DATASET CONTENT:
--------------------------------

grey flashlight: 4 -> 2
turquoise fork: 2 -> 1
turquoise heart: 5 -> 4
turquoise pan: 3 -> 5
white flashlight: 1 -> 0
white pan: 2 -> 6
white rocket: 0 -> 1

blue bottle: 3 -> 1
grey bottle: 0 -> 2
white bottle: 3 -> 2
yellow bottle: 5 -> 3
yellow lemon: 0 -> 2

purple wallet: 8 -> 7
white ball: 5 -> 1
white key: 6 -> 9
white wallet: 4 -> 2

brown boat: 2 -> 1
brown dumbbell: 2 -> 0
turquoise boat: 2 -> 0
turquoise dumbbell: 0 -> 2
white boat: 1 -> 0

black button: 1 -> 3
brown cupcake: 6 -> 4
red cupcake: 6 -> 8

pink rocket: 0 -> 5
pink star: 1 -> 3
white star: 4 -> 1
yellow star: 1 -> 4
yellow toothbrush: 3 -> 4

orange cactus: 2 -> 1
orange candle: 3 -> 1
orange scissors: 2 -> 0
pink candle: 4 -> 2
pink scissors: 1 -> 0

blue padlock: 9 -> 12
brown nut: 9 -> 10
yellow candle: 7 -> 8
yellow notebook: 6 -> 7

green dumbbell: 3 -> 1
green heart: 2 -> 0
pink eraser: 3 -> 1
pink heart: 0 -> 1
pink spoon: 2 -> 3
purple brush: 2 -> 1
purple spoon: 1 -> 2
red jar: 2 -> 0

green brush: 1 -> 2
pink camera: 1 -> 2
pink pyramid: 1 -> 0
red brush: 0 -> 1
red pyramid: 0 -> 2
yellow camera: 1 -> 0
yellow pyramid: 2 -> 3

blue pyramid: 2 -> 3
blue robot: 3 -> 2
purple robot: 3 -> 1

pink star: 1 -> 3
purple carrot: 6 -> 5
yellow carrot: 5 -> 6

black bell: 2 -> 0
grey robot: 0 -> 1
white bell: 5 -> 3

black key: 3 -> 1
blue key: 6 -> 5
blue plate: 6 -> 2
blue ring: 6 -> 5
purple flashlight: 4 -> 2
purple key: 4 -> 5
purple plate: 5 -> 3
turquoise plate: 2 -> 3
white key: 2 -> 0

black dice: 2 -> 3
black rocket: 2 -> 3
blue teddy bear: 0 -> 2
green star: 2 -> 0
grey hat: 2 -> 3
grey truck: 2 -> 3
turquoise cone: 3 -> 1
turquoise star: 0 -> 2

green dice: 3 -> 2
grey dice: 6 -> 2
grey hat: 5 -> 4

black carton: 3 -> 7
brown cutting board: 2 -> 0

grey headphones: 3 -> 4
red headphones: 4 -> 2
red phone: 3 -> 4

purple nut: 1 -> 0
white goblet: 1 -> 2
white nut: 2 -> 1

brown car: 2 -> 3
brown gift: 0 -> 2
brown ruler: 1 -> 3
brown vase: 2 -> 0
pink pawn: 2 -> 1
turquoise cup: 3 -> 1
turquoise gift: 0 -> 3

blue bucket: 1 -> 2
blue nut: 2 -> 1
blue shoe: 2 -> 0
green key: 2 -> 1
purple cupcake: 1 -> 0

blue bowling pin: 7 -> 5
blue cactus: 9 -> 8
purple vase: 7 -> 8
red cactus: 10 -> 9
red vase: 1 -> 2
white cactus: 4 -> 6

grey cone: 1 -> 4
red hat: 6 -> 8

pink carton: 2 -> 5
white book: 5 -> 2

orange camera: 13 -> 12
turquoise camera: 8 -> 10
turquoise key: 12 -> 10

--------------------------------

DIRECTIONS FOR THIS TASK:
Repeat, exactly and only, the lines from the beginning of the material through the line that contains "brown boat: 2 -> 1".

YOUR SOLUTION:
grey flashlight: 4 -> 2
turquoise fork: 2 -> 1
turquoise heart: 5 -> 4
turquoise pan: 3 -> 5
white flashlight: 1 -> 0
white pan: 2 -> 6
white rocket: 0 -> 1

blue bottle: 3 -> 1
grey bottle: 0 -> 2
white bottle: 3 -> 2
yellow bottle: 5 -> 3
yellow lemon: 0 -> 2

purple wallet: 8 -> 7
white ball: 5 -> 1
white key: 6 -> 9
white wallet: 4 -> 2

brown boat: 2 -> 1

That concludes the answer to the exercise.